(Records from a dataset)

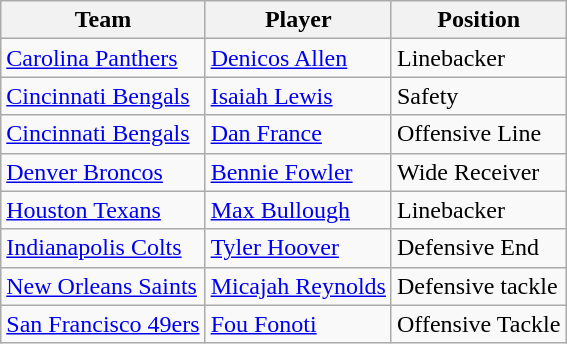
Denver Broncos [103, 172]
Wide Receiver [478, 172]
San Francisco 49ers [103, 324]
Max Bullough [298, 210]
Defensive tackle [478, 286]
Dan France [298, 134]
Team [103, 20]
Safety [478, 96]
Bennie Fowler [298, 172]
Micajah Reynolds [298, 286]
Defensive End [478, 248]
Offensive Line [478, 134]
Indianapolis Colts [103, 248]
Fou Fonoti [298, 324]
Offensive Tackle [478, 324]
New Orleans Saints [103, 286]
Isaiah Lewis [298, 96]
Denicos Allen [298, 58]
Player [298, 20]
Carolina Panthers [103, 58]
Position [478, 20]
Tyler Hoover [298, 248]
Houston Texans [103, 210]
Find where the given text appears and provide that cell's center as [x, y] coordinate. 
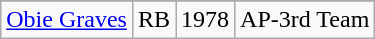
Obie Graves [67, 20]
AP-3rd Team [305, 20]
RB [154, 20]
1978 [206, 20]
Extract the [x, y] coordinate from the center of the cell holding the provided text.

**Aim**
Copy out every line of the listing above word for word, omitting the picture markers.

**Exercise response**
Denver Broncos [103, 172]
Wide Receiver [478, 172]
San Francisco 49ers [103, 324]
Max Bullough [298, 210]
Defensive tackle [478, 286]
Dan France [298, 134]
Team [103, 20]
Safety [478, 96]
Bennie Fowler [298, 172]
Micajah Reynolds [298, 286]
Defensive End [478, 248]
Offensive Line [478, 134]
Indianapolis Colts [103, 248]
Fou Fonoti [298, 324]
Offensive Tackle [478, 324]
New Orleans Saints [103, 286]
Isaiah Lewis [298, 96]
Denicos Allen [298, 58]
Player [298, 20]
Carolina Panthers [103, 58]
Position [478, 20]
Tyler Hoover [298, 248]
Houston Texans [103, 210]
Find where the given text appears and provide that cell's center as [x, y] coordinate. 
Obie Graves [67, 20]
AP-3rd Team [305, 20]
RB [154, 20]
1978 [206, 20]
Extract the [x, y] coordinate from the center of the cell holding the provided text.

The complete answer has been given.